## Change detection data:
■ ■ ■ ■ ■

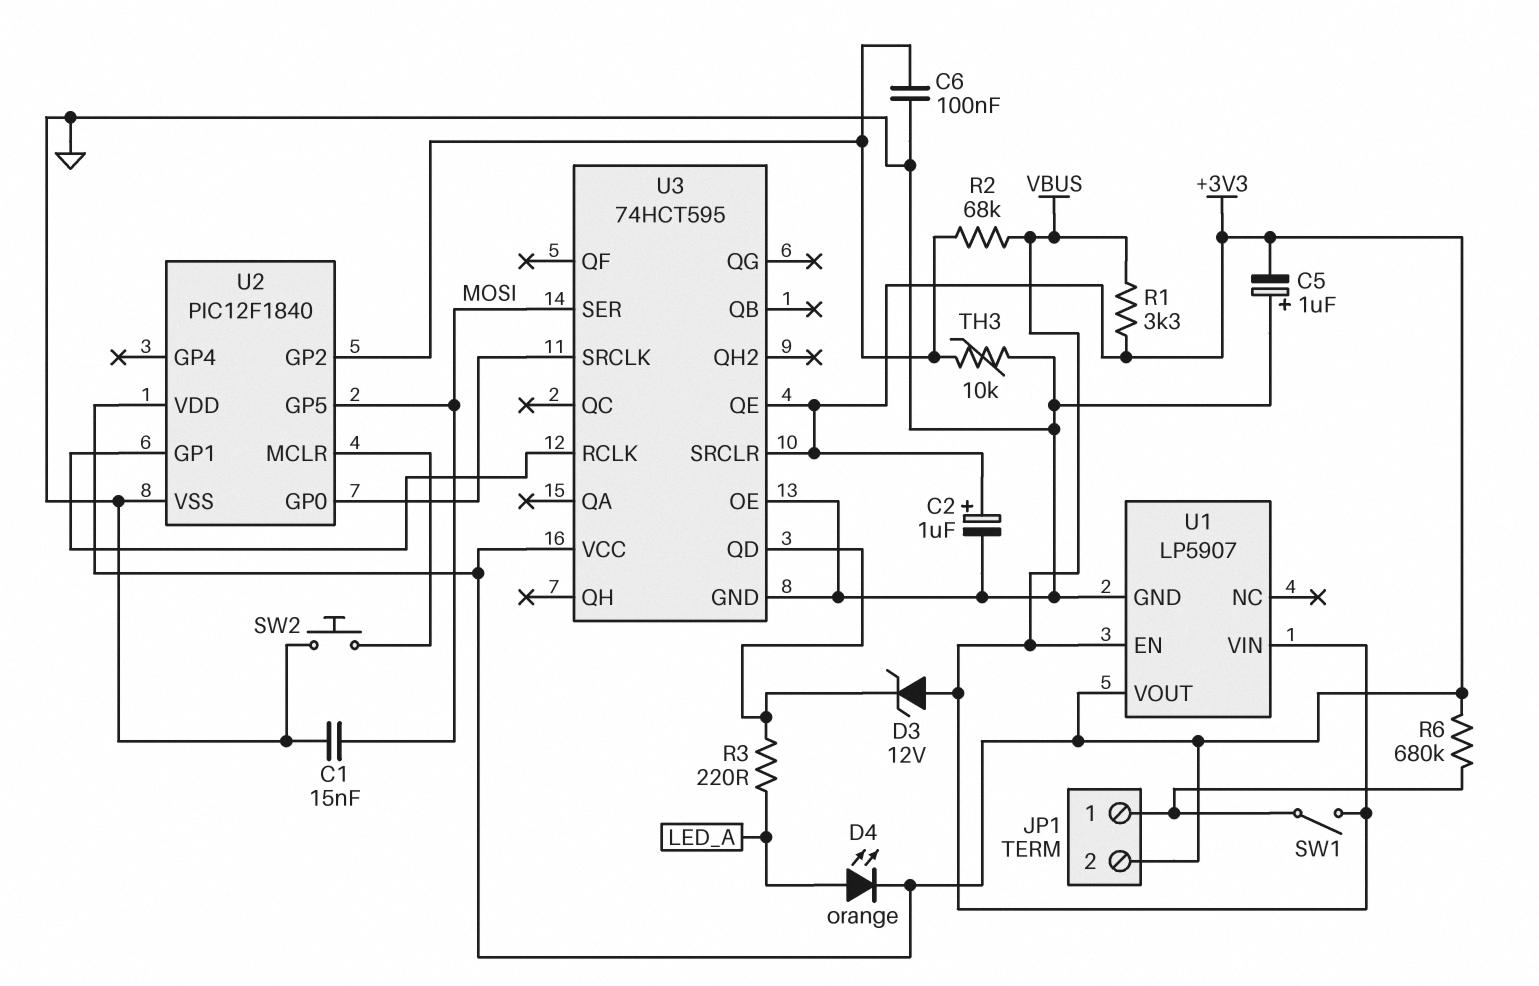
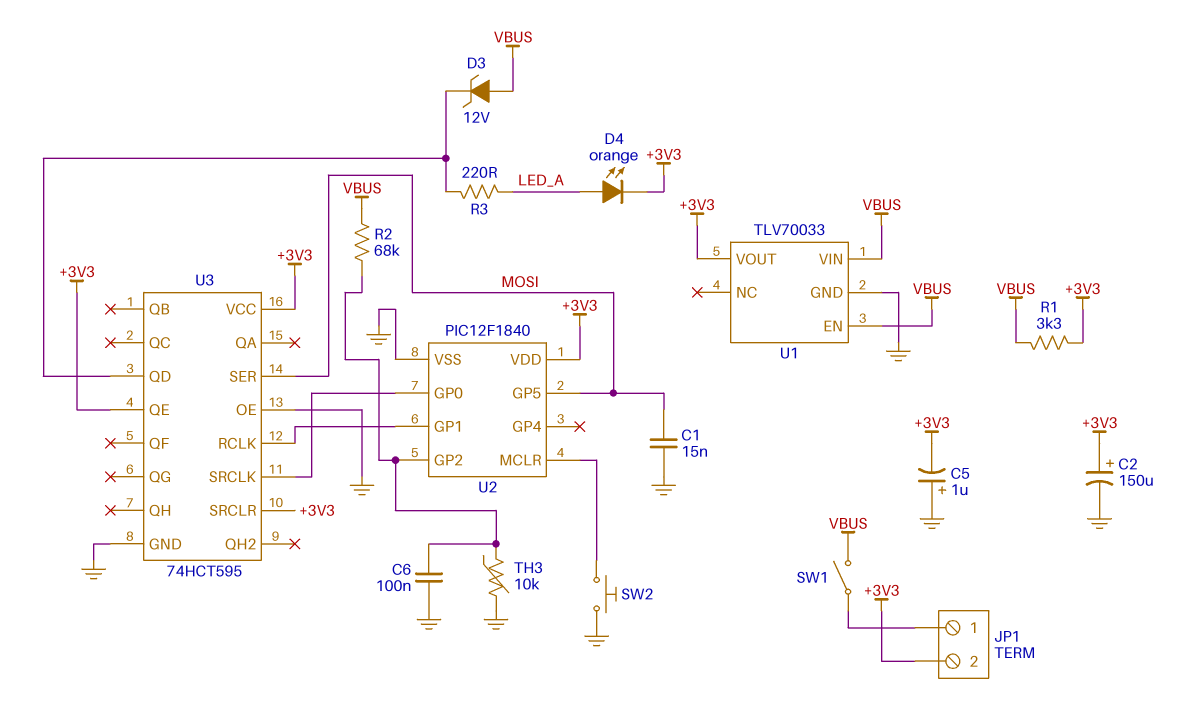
C2: 1uF (plus +3V3, minus GND) -> 150uF (plus +3V3, minus GND)
R6: 680k (+3V3, JP1/1) -> none
U1: LP5907 -> TLV70033

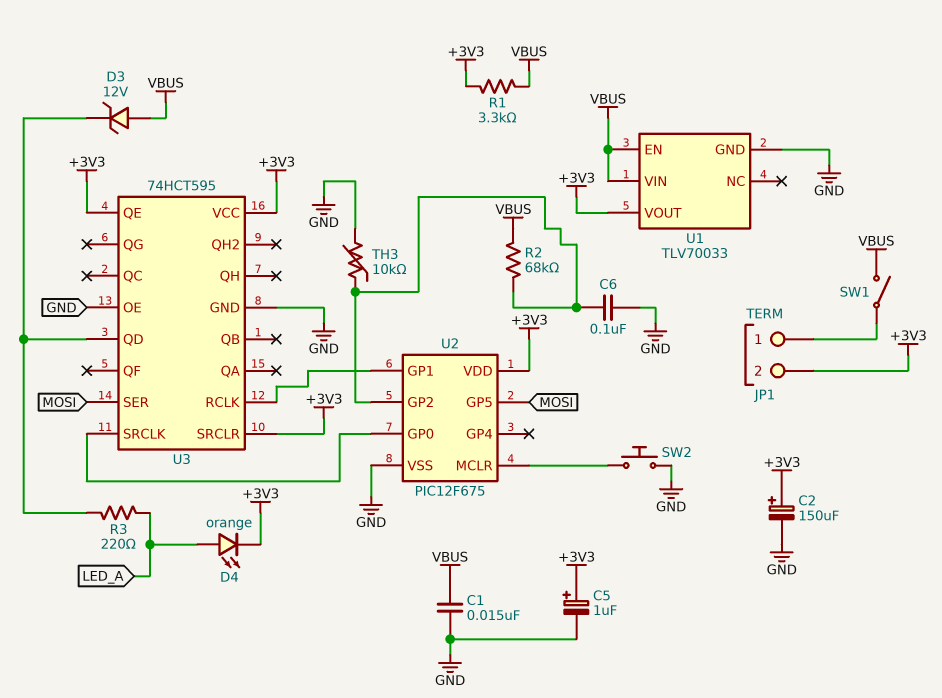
C1: 15nF (GND, MOSI) -> 15nF (GND, VBUS)
C5: 1uF (plus GND, minus +3V3) -> 1uF (plus +3V3, minus GND)
U2: PIC12F1840 -> PIC12F675

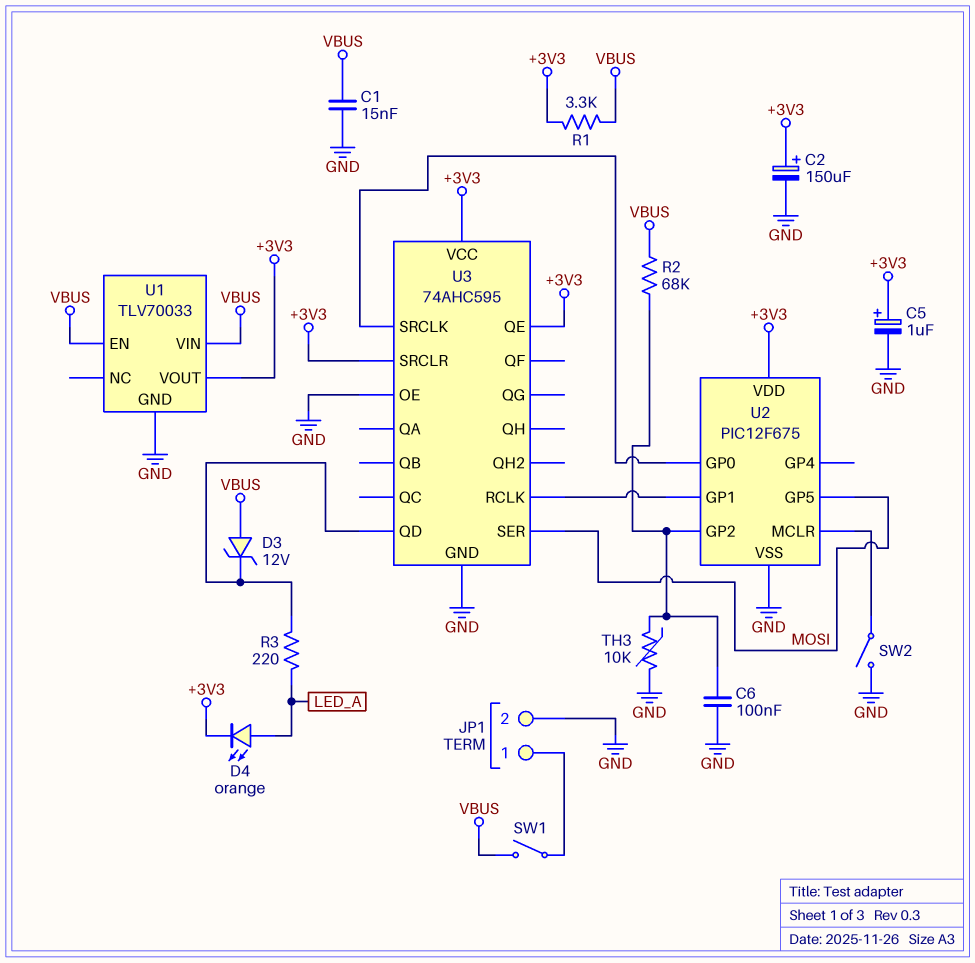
JP1 pin 2: +3V3 -> GND
SW2: button (GND, U2/MCLR) -> switch (GND, U2/MCLR)
U3: 74HCT595 -> 74AHC595

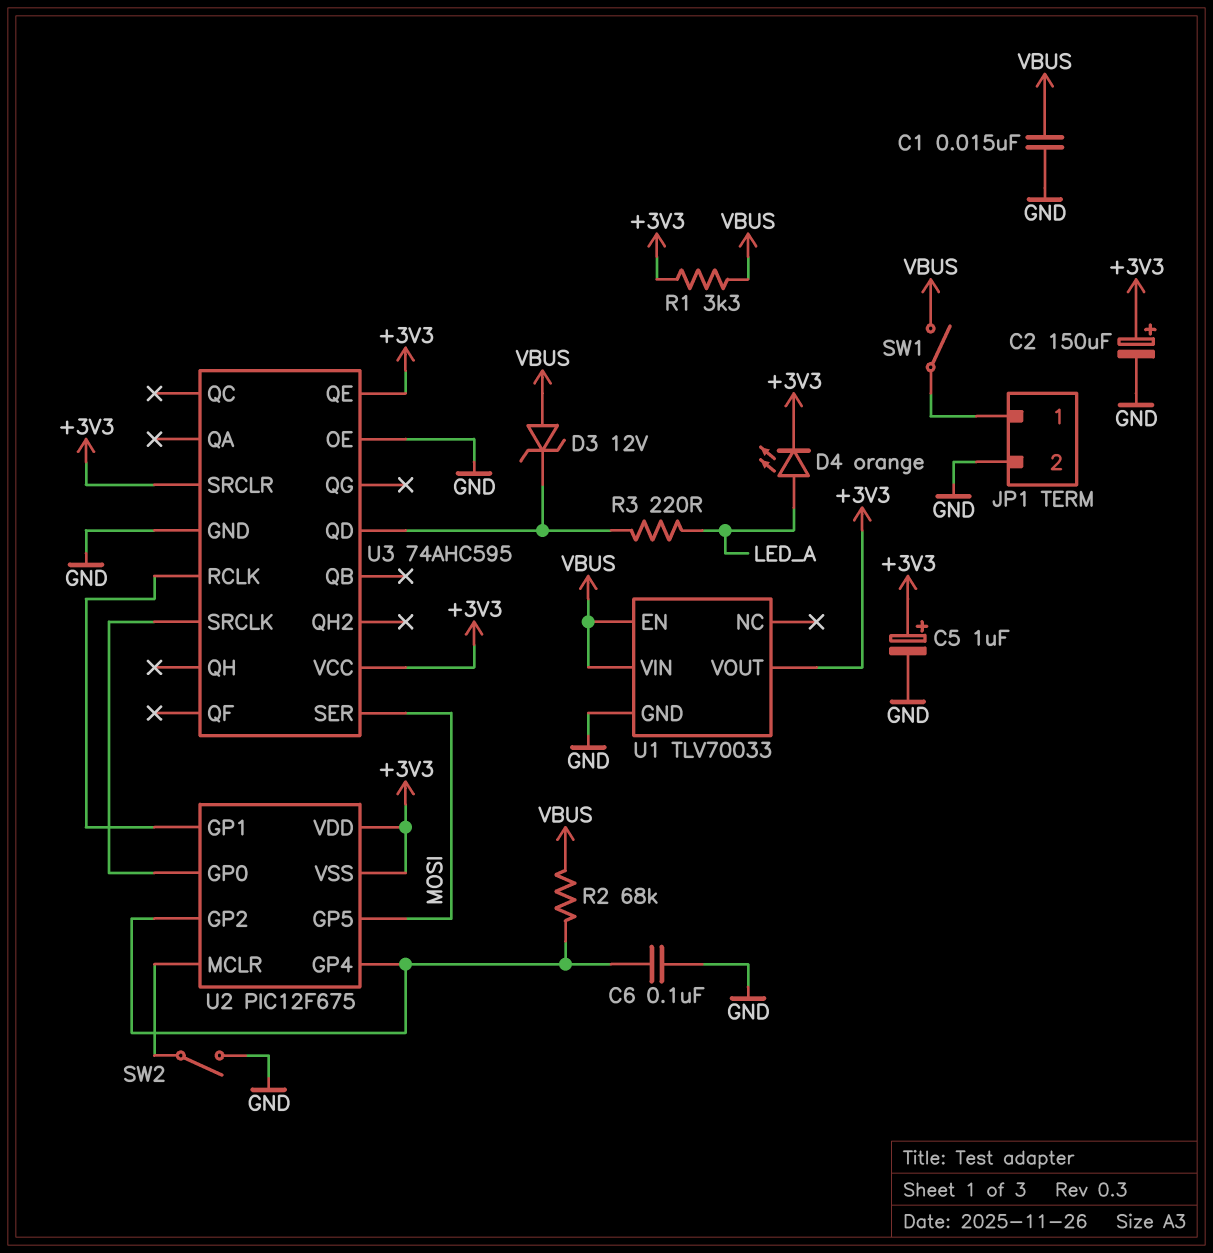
TH3: 10k (GND, U2/GP2) -> none
U2 pin GP4: none -> U2/GP2
U2 pin VSS: GND -> +3V3

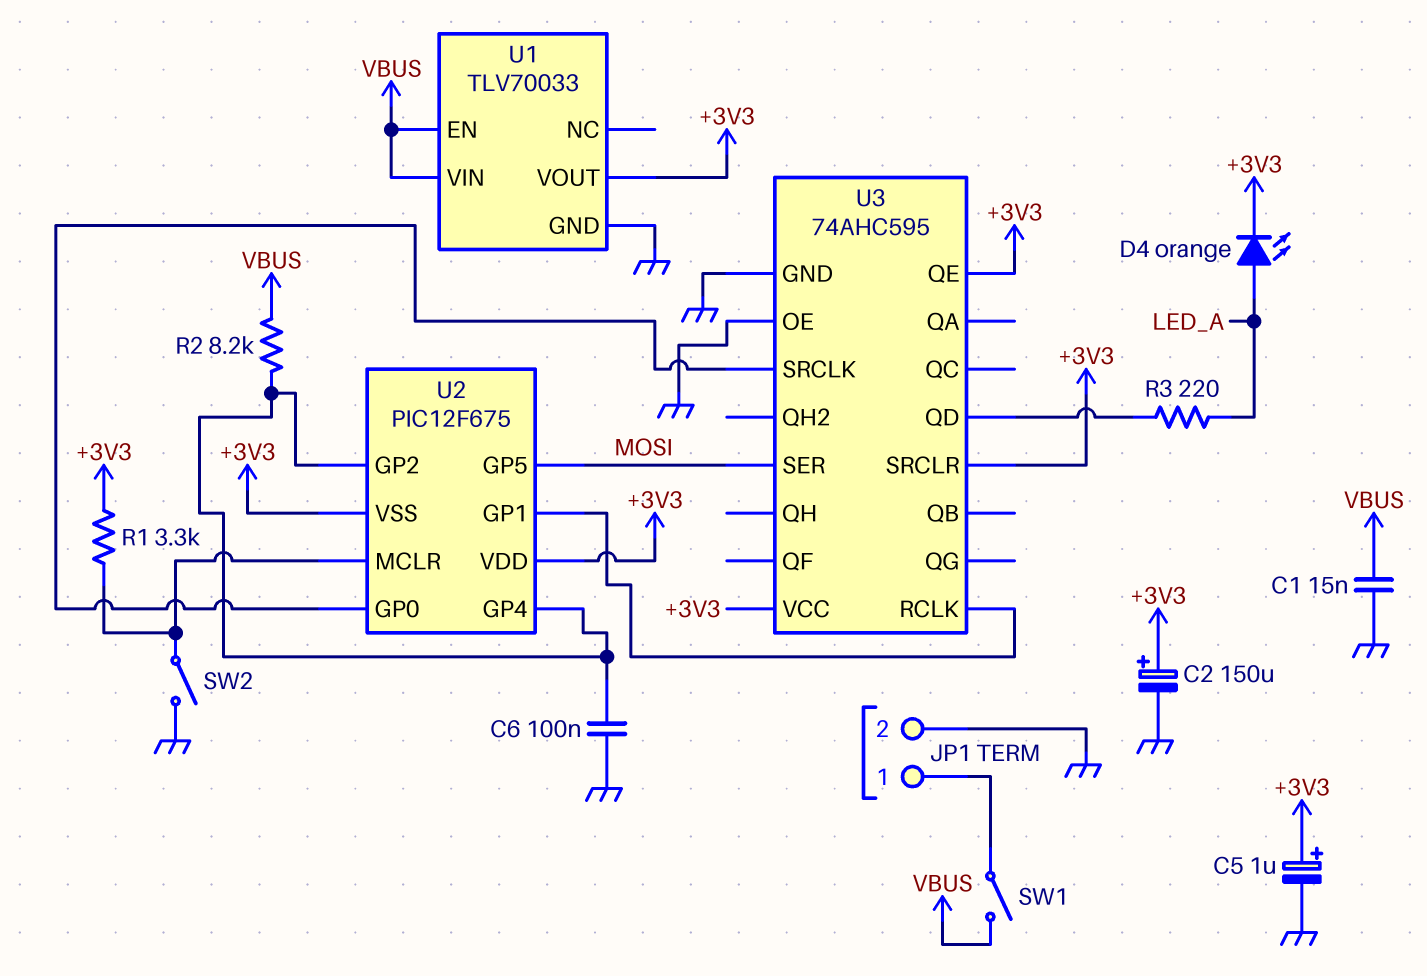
D3: zener 12V (A VBUS, K U3/QD) -> none
R1: 3.3k (+3V3, VBUS) -> 3.3k (+3V3, U2/MCLR)
R2: 68k (U2/GP2, VBUS) -> 8.2k (U2/GP2, VBUS)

■ ■ ■ ■ ■

## PROBLEM TO WORK ON:
Copy all lines of the records that have the string "plus" in them.

## TASK RESULT:
C2: 1uF (plus +3V3, minus GND) -> 150uF (plus +3V3, minus GND)
C5: 1uF (plus GND, minus +3V3) -> 1uF (plus +3V3, minus GND)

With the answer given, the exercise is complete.